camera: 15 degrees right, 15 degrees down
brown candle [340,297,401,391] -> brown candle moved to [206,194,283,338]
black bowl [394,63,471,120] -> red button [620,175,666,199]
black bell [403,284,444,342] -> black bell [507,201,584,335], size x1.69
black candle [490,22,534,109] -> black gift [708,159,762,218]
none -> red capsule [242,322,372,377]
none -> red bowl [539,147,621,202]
* * *
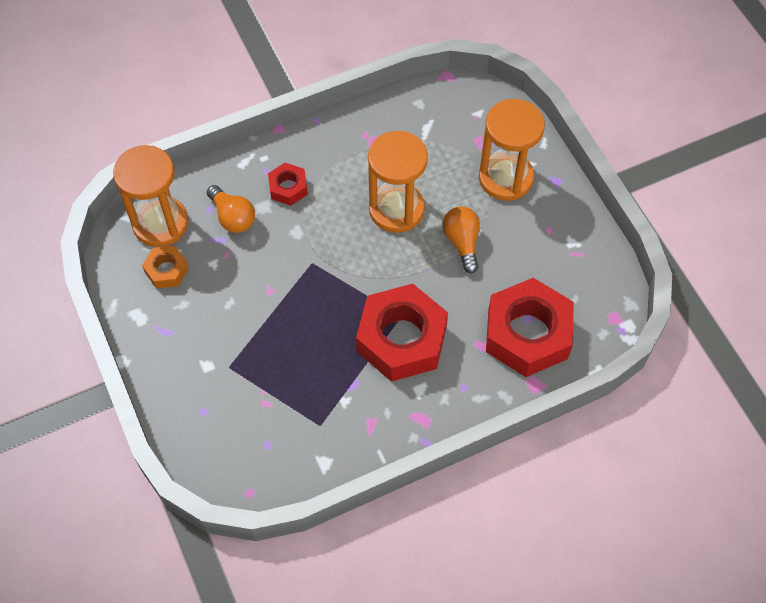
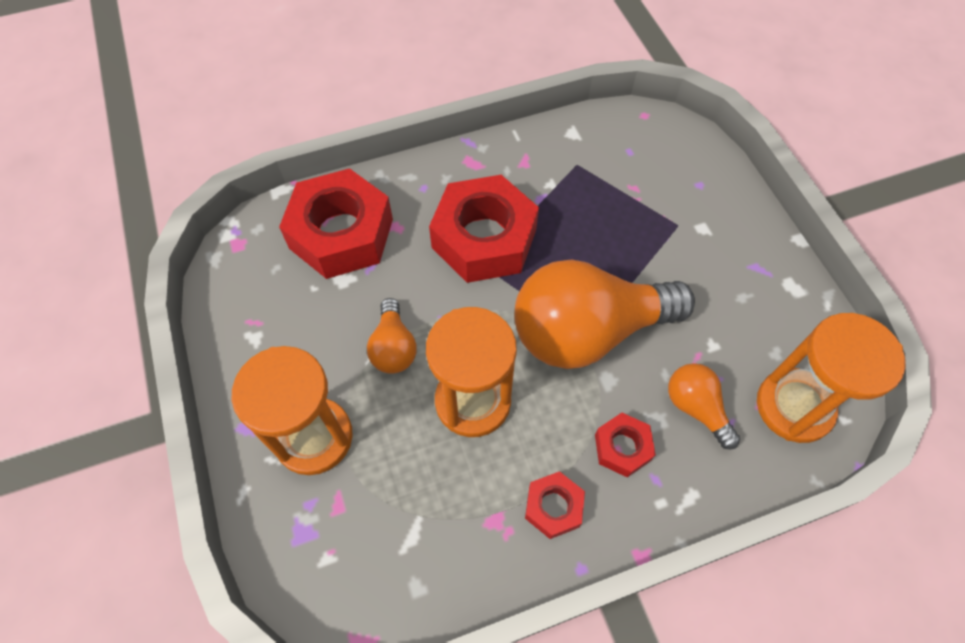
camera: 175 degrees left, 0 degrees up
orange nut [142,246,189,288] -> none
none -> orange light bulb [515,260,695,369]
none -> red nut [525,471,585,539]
---
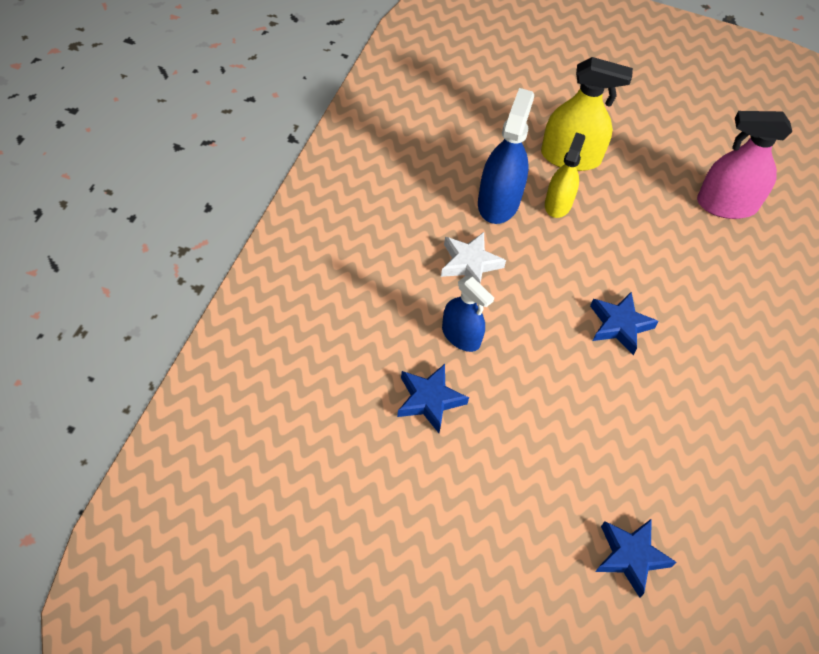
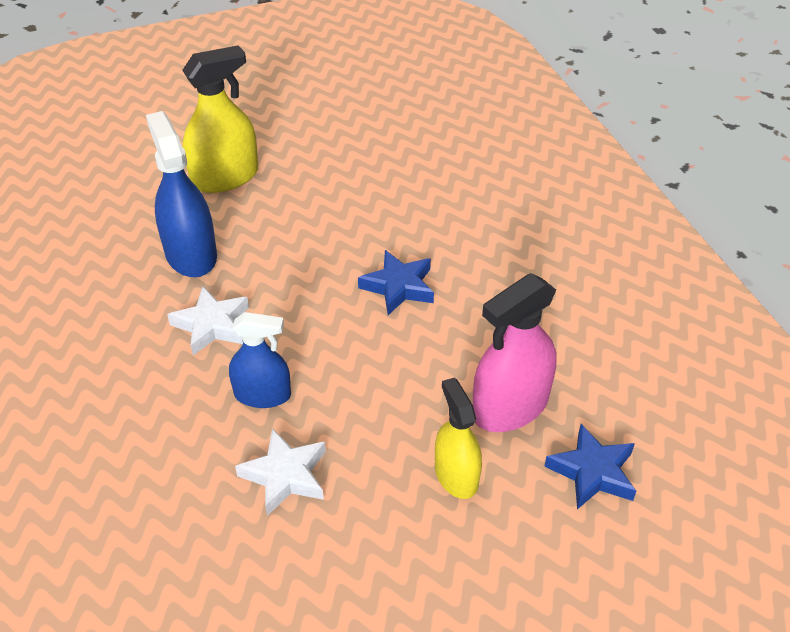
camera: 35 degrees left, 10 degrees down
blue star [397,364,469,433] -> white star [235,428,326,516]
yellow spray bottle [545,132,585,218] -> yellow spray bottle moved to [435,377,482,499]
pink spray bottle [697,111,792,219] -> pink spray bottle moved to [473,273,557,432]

* _EXERCISE DESCRIPTION_
Every line of the data above that includes "bowl" should be listed.

* _WRITTEN REPLY_
black bowl [394,63,471,120] -> red button [620,175,666,199]
none -> red bowl [539,147,621,202]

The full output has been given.